==== DATA EXCERPTS

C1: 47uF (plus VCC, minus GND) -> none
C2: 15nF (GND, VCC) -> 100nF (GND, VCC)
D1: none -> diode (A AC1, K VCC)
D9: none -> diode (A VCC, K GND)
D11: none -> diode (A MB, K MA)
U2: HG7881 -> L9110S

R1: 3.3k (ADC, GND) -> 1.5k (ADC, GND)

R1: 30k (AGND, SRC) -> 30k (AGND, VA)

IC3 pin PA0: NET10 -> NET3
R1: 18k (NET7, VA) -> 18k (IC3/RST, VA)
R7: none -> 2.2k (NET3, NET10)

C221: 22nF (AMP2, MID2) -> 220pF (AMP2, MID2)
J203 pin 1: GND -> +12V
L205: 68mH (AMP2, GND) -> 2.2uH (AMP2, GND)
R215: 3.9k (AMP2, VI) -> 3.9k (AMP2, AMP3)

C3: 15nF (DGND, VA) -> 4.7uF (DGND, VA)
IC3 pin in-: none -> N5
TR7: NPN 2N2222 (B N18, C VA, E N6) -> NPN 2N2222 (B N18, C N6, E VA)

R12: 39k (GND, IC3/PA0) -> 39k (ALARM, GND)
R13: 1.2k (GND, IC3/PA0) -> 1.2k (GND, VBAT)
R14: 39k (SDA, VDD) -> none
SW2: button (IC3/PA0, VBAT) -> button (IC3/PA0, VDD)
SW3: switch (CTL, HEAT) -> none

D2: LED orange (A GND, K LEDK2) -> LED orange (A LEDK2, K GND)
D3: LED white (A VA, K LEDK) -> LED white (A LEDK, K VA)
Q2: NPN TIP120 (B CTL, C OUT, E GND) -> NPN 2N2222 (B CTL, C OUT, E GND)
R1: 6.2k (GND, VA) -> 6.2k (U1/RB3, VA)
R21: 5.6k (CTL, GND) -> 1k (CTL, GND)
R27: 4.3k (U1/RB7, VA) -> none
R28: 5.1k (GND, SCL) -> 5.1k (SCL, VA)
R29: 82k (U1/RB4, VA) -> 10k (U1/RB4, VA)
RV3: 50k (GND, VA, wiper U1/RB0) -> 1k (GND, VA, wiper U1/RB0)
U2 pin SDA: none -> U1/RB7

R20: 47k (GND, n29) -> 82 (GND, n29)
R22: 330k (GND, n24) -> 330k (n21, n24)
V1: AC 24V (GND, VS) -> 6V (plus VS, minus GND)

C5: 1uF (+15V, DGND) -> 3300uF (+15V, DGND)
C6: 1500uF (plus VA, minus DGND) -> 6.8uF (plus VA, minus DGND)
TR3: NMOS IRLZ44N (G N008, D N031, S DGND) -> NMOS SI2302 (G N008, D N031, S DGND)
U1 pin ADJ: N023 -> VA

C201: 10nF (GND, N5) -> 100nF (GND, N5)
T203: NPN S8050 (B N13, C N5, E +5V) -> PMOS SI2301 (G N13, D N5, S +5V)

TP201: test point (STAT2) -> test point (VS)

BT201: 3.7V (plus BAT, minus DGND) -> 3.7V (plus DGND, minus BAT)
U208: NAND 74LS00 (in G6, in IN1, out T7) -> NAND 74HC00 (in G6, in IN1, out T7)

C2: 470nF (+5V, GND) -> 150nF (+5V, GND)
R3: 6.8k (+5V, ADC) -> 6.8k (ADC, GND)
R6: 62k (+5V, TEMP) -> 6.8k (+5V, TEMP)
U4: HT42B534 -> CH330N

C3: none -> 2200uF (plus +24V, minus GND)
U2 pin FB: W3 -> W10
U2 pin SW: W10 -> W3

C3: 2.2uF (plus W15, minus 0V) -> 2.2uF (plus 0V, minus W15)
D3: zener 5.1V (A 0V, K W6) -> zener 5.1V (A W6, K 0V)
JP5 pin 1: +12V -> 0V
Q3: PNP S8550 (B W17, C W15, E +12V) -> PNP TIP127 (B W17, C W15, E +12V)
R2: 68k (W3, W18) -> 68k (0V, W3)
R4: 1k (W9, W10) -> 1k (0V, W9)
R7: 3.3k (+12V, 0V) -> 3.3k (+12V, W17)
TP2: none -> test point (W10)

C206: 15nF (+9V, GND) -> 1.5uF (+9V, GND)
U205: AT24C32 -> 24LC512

========

Nothing in the records may be left out; reproduce them exactly.

• RESULT:
C1: 47uF (plus VCC, minus GND) -> none
C2: 15nF (GND, VCC) -> 100nF (GND, VCC)
D1: none -> diode (A AC1, K VCC)
D9: none -> diode (A VCC, K GND)
D11: none -> diode (A MB, K MA)
U2: HG7881 -> L9110S

R1: 3.3k (ADC, GND) -> 1.5k (ADC, GND)

R1: 30k (AGND, SRC) -> 30k (AGND, VA)

IC3 pin PA0: NET10 -> NET3
R1: 18k (NET7, VA) -> 18k (IC3/RST, VA)
R7: none -> 2.2k (NET3, NET10)

C221: 22nF (AMP2, MID2) -> 220pF (AMP2, MID2)
J203 pin 1: GND -> +12V
L205: 68mH (AMP2, GND) -> 2.2uH (AMP2, GND)
R215: 3.9k (AMP2, VI) -> 3.9k (AMP2, AMP3)

C3: 15nF (DGND, VA) -> 4.7uF (DGND, VA)
IC3 pin in-: none -> N5
TR7: NPN 2N2222 (B N18, C VA, E N6) -> NPN 2N2222 (B N18, C N6, E VA)

R12: 39k (GND, IC3/PA0) -> 39k (ALARM, GND)
R13: 1.2k (GND, IC3/PA0) -> 1.2k (GND, VBAT)
R14: 39k (SDA, VDD) -> none
SW2: button (IC3/PA0, VBAT) -> button (IC3/PA0, VDD)
SW3: switch (CTL, HEAT) -> none

D2: LED orange (A GND, K LEDK2) -> LED orange (A LEDK2, K GND)
D3: LED white (A VA, K LEDK) -> LED white (A LEDK, K VA)
Q2: NPN TIP120 (B CTL, C OUT, E GND) -> NPN 2N2222 (B CTL, C OUT, E GND)
R1: 6.2k (GND, VA) -> 6.2k (U1/RB3, VA)
R21: 5.6k (CTL, GND) -> 1k (CTL, GND)
R27: 4.3k (U1/RB7, VA) -> none
R28: 5.1k (GND, SCL) -> 5.1k (SCL, VA)
R29: 82k (U1/RB4, VA) -> 10k (U1/RB4, VA)
RV3: 50k (GND, VA, wiper U1/RB0) -> 1k (GND, VA, wiper U1/RB0)
U2 pin SDA: none -> U1/RB7

R20: 47k (GND, n29) -> 82 (GND, n29)
R22: 330k (GND, n24) -> 330k (n21, n24)
V1: AC 24V (GND, VS) -> 6V (plus VS, minus GND)

C5: 1uF (+15V, DGND) -> 3300uF (+15V, DGND)
C6: 1500uF (plus VA, minus DGND) -> 6.8uF (plus VA, minus DGND)
TR3: NMOS IRLZ44N (G N008, D N031, S DGND) -> NMOS SI2302 (G N008, D N031, S DGND)
U1 pin ADJ: N023 -> VA

C201: 10nF (GND, N5) -> 100nF (GND, N5)
T203: NPN S8050 (B N13, C N5, E +5V) -> PMOS SI2301 (G N13, D N5, S +5V)

TP201: test point (STAT2) -> test point (VS)

BT201: 3.7V (plus BAT, minus DGND) -> 3.7V (plus DGND, minus BAT)
U208: NAND 74LS00 (in G6, in IN1, out T7) -> NAND 74HC00 (in G6, in IN1, out T7)

C2: 470nF (+5V, GND) -> 150nF (+5V, GND)
R3: 6.8k (+5V, ADC) -> 6.8k (ADC, GND)
R6: 62k (+5V, TEMP) -> 6.8k (+5V, TEMP)
U4: HT42B534 -> CH330N

C3: none -> 2200uF (plus +24V, minus GND)
U2 pin FB: W3 -> W10
U2 pin SW: W10 -> W3

C3: 2.2uF (plus W15, minus 0V) -> 2.2uF (plus 0V, minus W15)
D3: zener 5.1V (A 0V, K W6) -> zener 5.1V (A W6, K 0V)
JP5 pin 1: +12V -> 0V
Q3: PNP S8550 (B W17, C W15, E +12V) -> PNP TIP127 (B W17, C W15, E +12V)
R2: 68k (W3, W18) -> 68k (0V, W3)
R4: 1k (W9, W10) -> 1k (0V, W9)
R7: 3.3k (+12V, 0V) -> 3.3k (+12V, W17)
TP2: none -> test point (W10)

C206: 15nF (+9V, GND) -> 1.5uF (+9V, GND)
U205: AT24C32 -> 24LC512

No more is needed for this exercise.